* WORK TASK: The material below holds the lines to copy: from the one with "none -> lime brick E10 level 1" up to and including the one with "orange brick J10". Copy them exactly and skip the pictures.

:: THE DATA

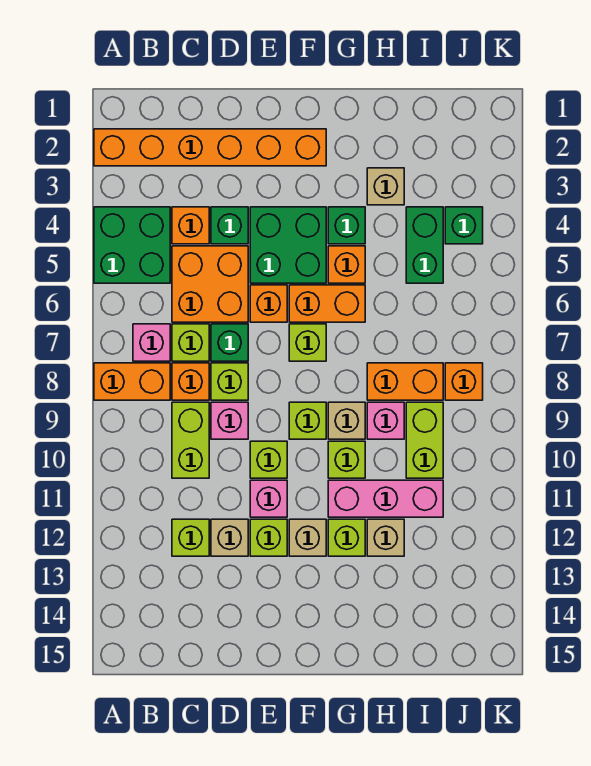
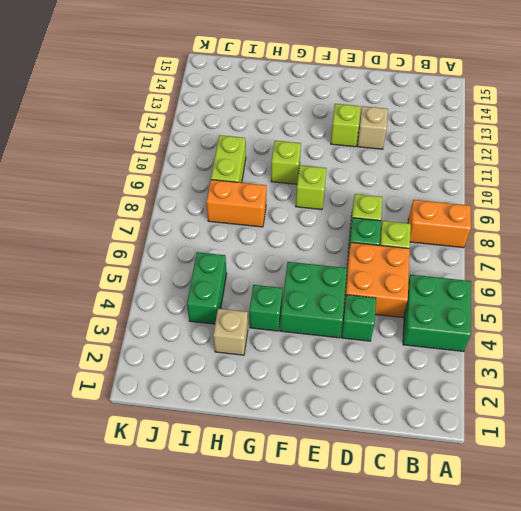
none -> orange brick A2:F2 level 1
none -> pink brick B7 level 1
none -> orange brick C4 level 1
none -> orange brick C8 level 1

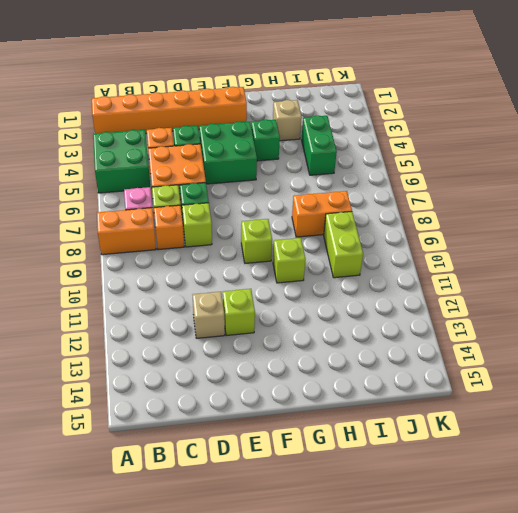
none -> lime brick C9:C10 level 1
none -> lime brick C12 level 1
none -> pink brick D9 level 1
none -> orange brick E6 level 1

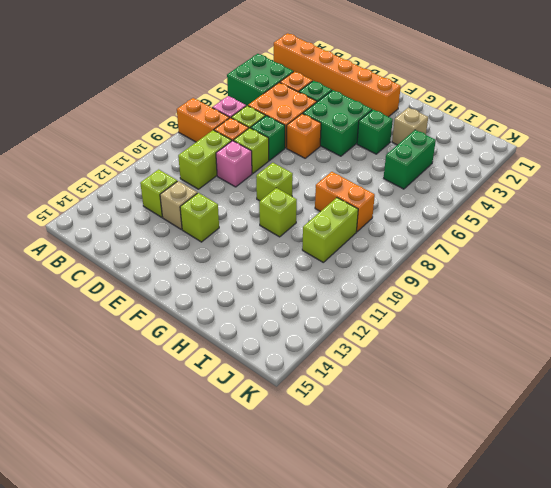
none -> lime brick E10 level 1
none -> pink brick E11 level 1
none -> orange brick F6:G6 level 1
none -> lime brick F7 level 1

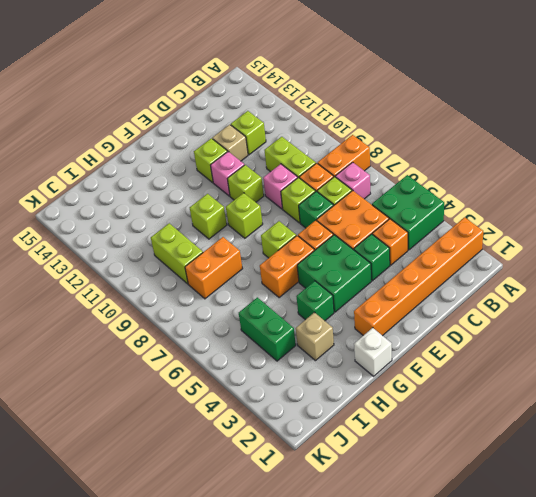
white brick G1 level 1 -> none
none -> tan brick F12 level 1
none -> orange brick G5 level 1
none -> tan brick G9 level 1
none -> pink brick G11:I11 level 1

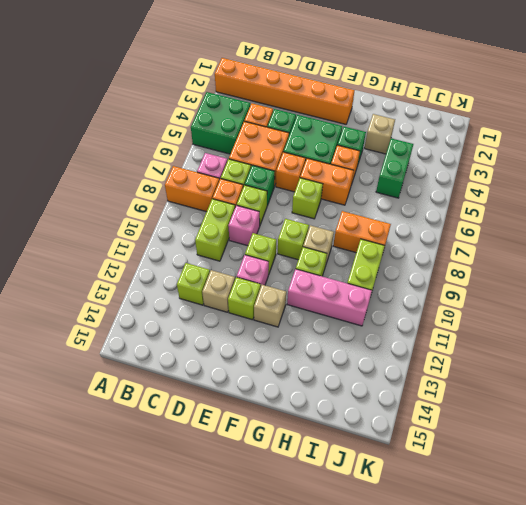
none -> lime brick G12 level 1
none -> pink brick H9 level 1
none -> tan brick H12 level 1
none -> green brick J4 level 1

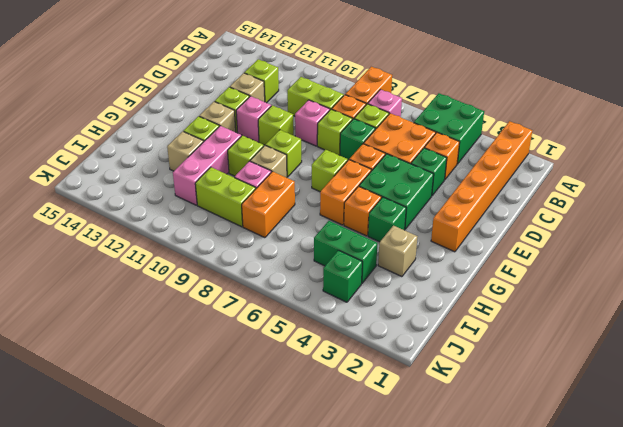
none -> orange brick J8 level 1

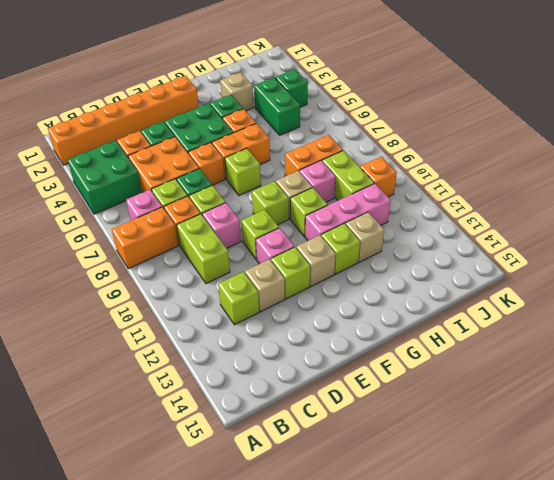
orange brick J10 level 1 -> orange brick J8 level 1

::::
:: THE DATA

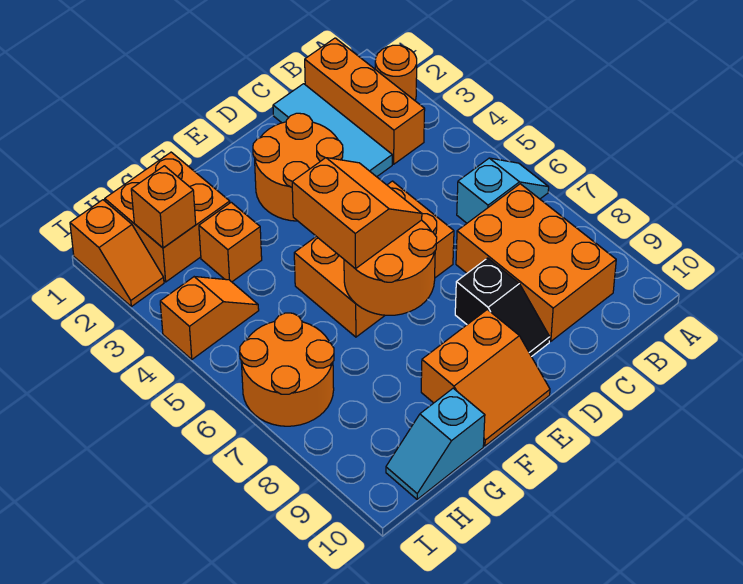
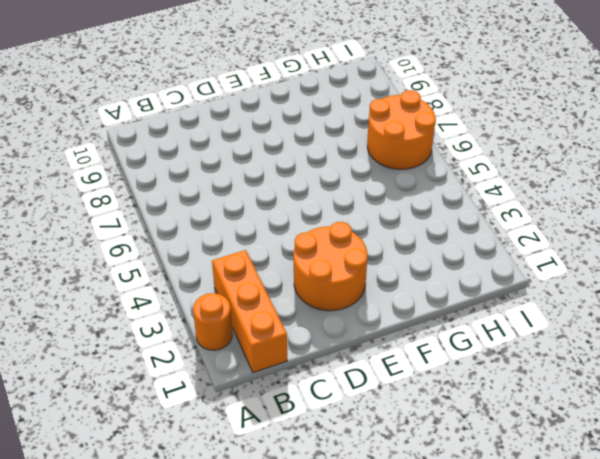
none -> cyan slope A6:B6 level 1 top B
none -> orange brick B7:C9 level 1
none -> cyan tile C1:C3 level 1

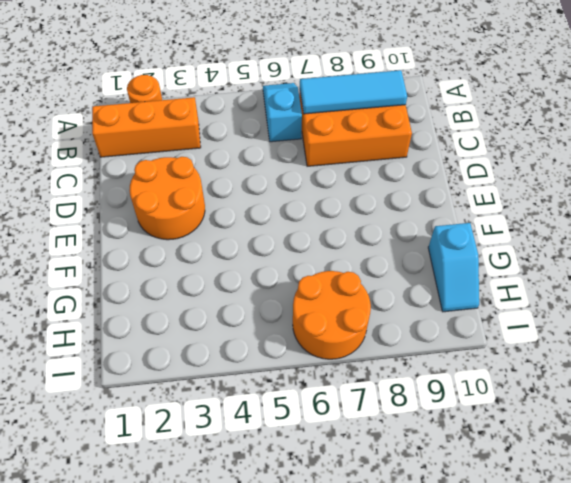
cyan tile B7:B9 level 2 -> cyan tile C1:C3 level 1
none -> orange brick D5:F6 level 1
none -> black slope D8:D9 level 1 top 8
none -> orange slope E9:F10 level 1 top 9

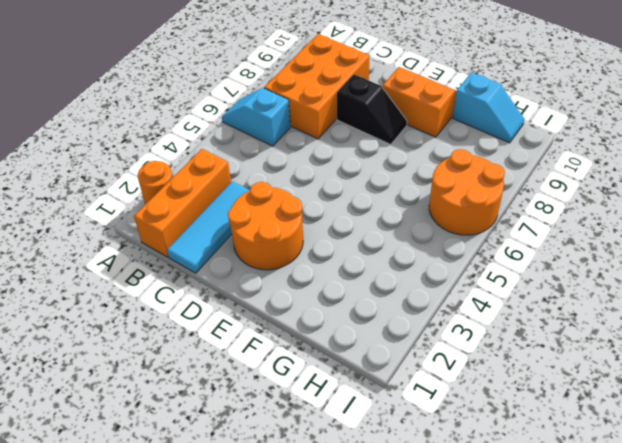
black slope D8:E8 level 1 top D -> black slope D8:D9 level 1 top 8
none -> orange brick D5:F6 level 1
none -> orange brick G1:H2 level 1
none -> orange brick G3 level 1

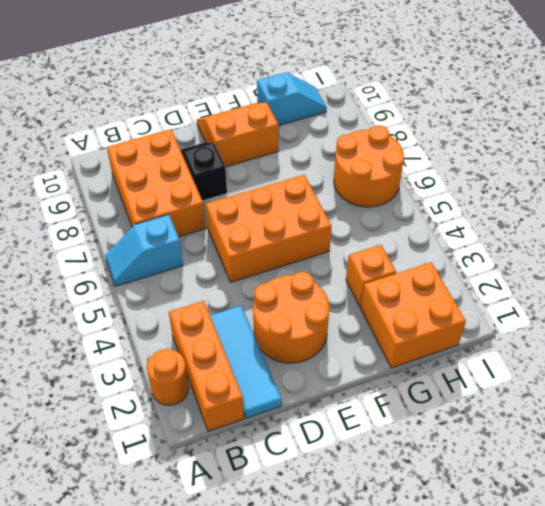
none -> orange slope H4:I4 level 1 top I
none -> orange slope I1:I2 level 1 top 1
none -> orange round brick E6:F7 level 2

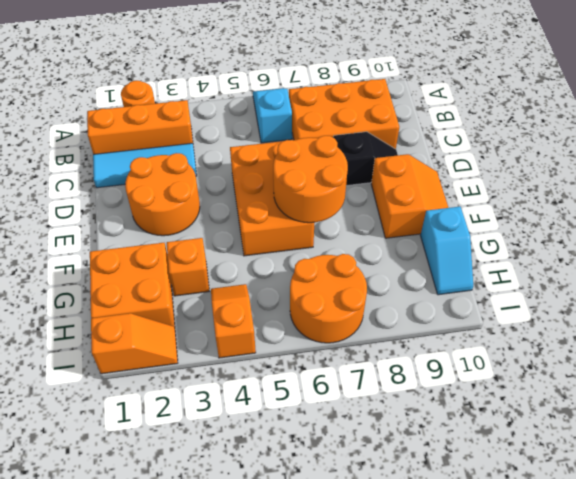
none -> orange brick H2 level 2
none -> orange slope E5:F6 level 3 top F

::::
:: THE DATA

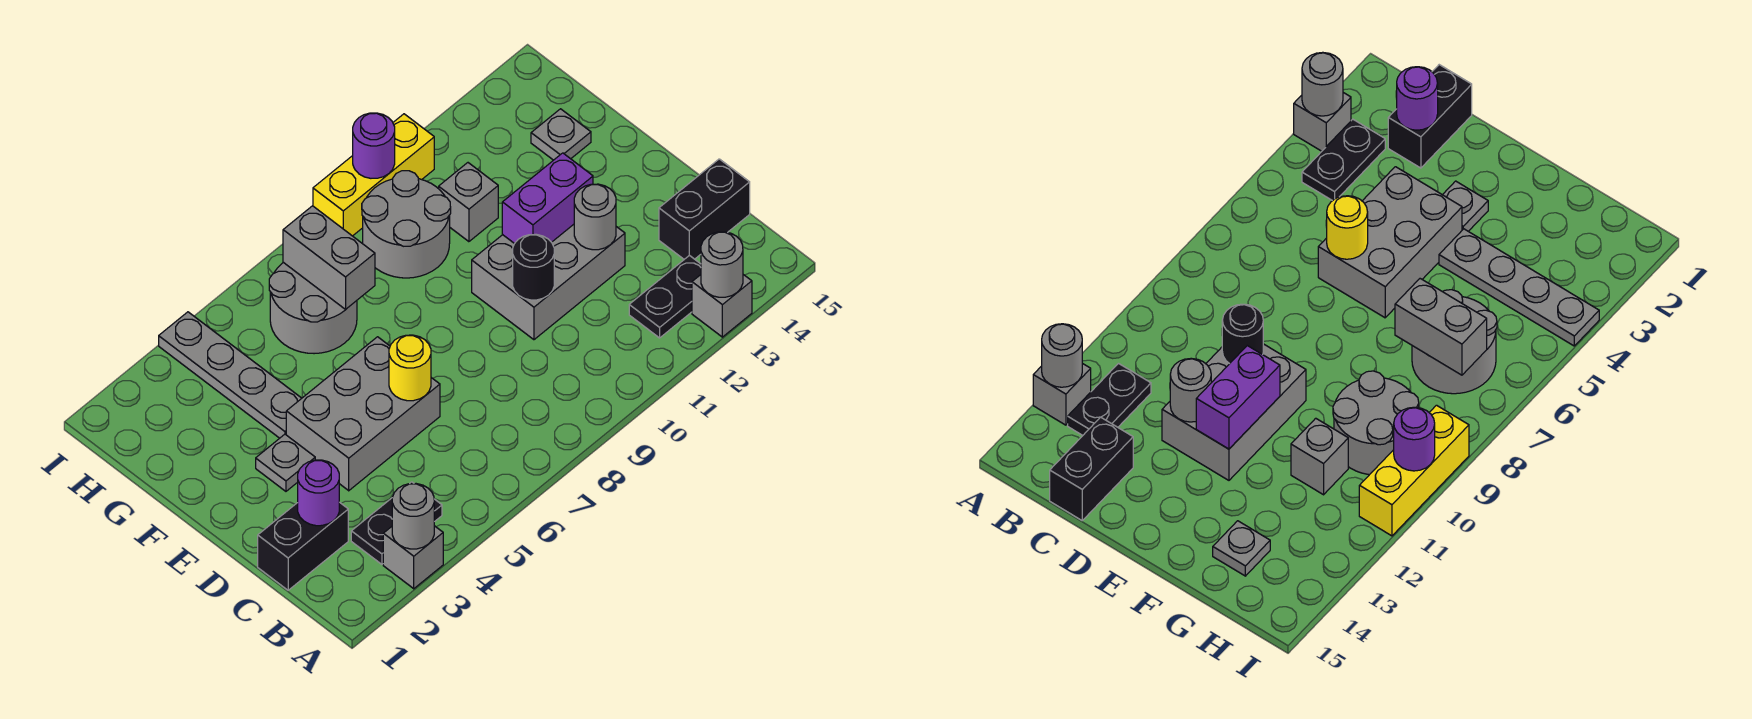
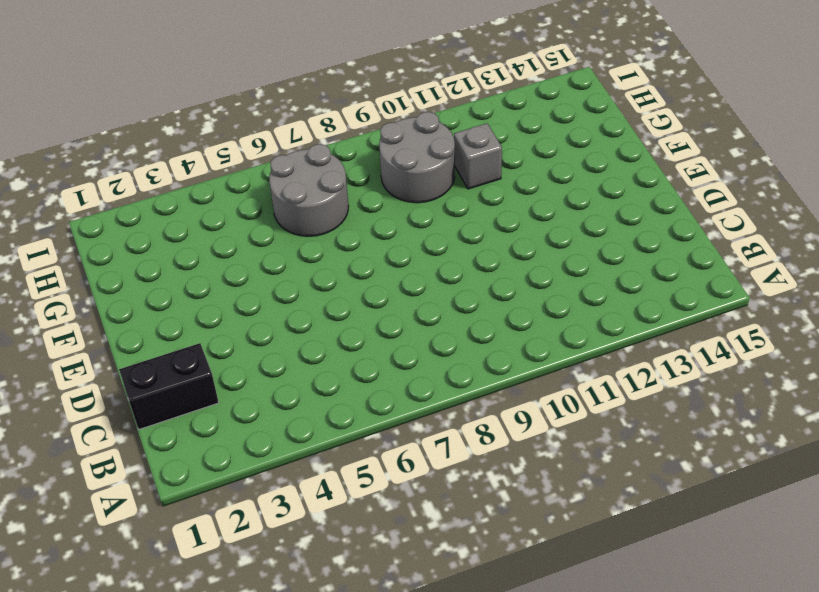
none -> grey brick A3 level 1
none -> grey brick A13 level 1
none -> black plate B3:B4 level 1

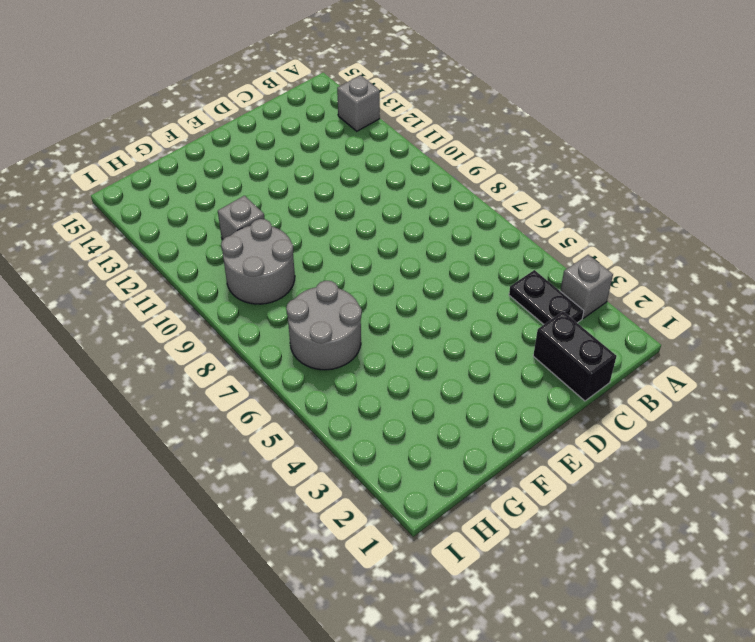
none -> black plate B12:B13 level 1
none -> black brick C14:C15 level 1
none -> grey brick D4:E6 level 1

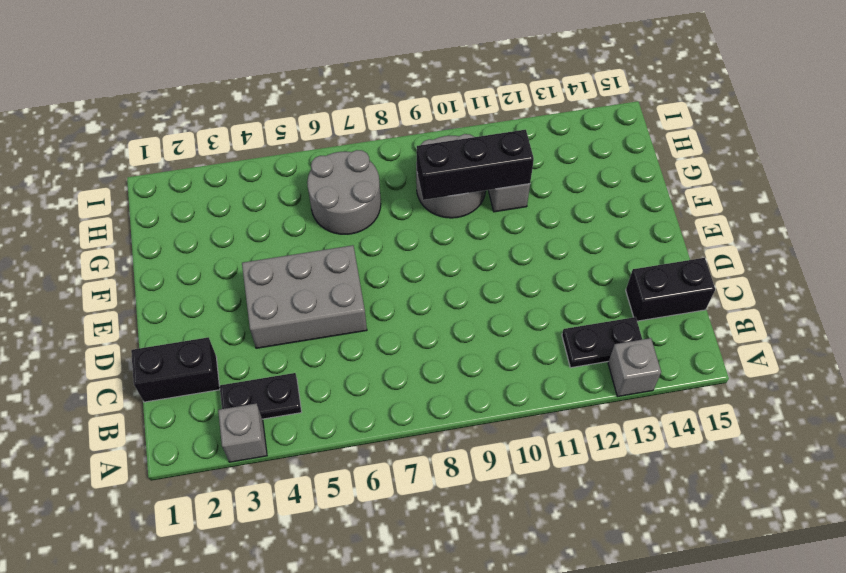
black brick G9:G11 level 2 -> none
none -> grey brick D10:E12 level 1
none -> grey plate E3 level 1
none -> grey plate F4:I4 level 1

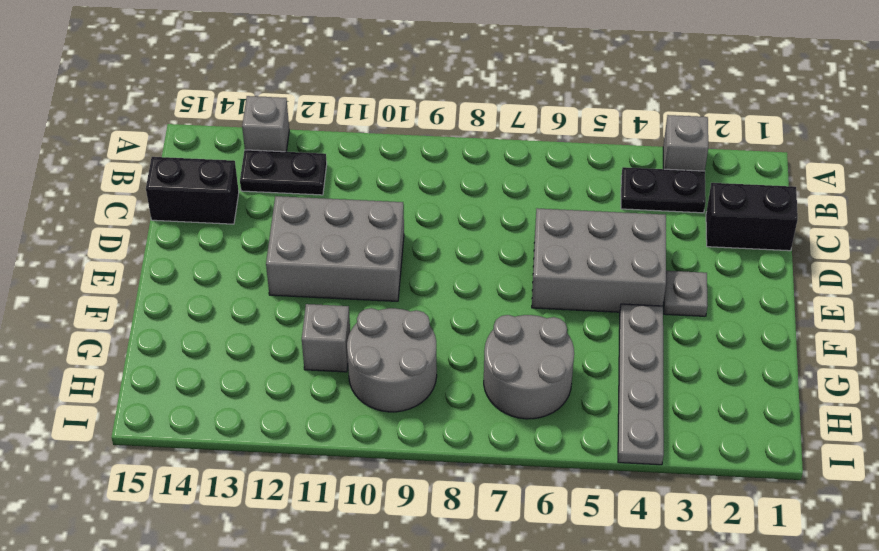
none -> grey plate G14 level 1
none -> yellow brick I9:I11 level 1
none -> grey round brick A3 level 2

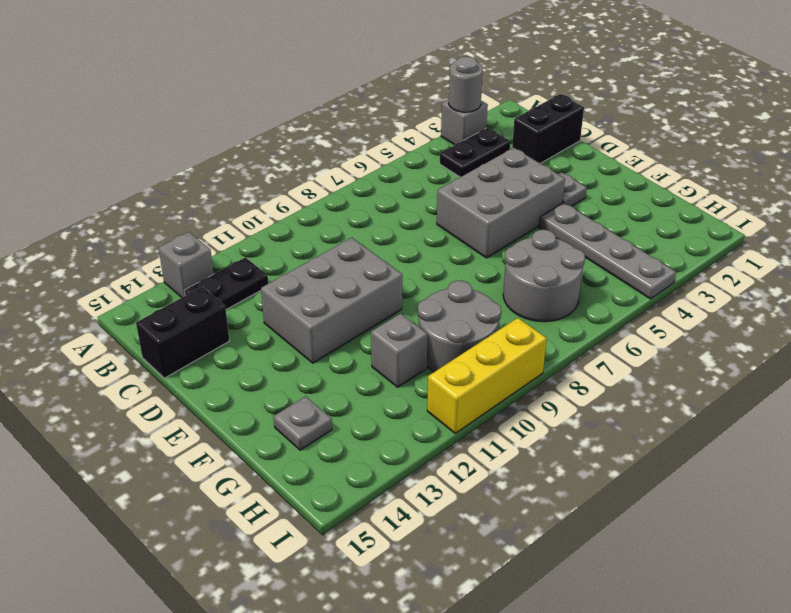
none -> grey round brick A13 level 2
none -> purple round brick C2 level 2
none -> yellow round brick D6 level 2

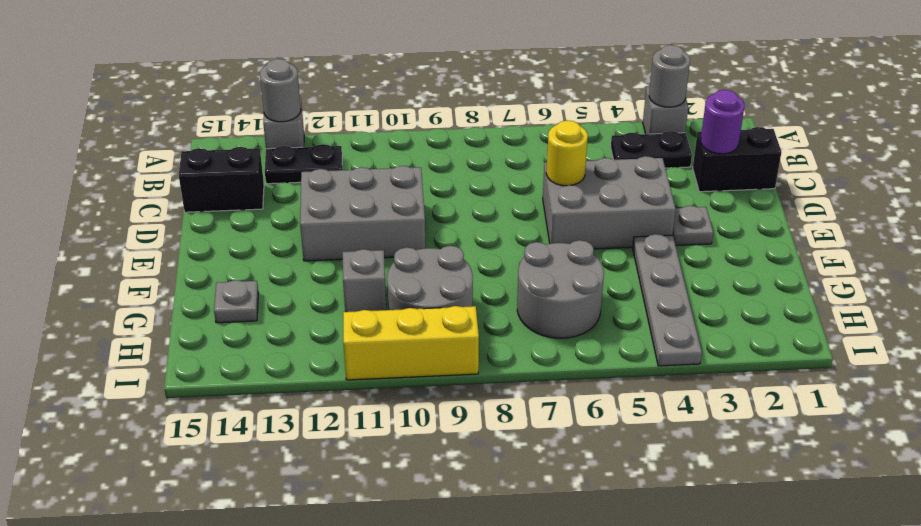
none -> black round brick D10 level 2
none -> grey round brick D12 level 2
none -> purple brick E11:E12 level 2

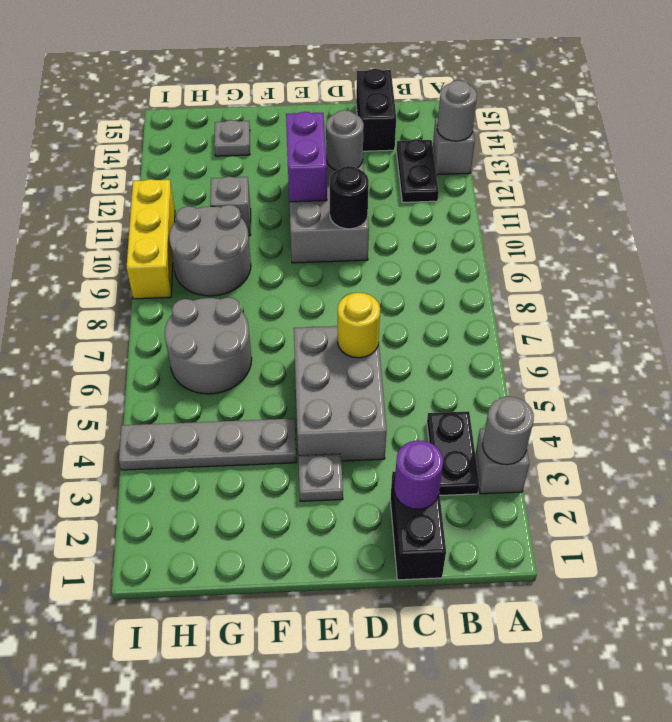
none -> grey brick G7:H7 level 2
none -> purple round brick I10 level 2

::::

* RESPONSE BOX:
none -> lime brick E10 level 1
none -> pink brick E11 level 1
none -> orange brick F6:G6 level 1
none -> lime brick F7 level 1

white brick G1 level 1 -> none
none -> tan brick F12 level 1
none -> orange brick G5 level 1
none -> tan brick G9 level 1
none -> pink brick G11:I11 level 1

none -> lime brick G12 level 1
none -> pink brick H9 level 1
none -> tan brick H12 level 1
none -> green brick J4 level 1

none -> orange brick J8 level 1

orange brick J10 level 1 -> orange brick J8 level 1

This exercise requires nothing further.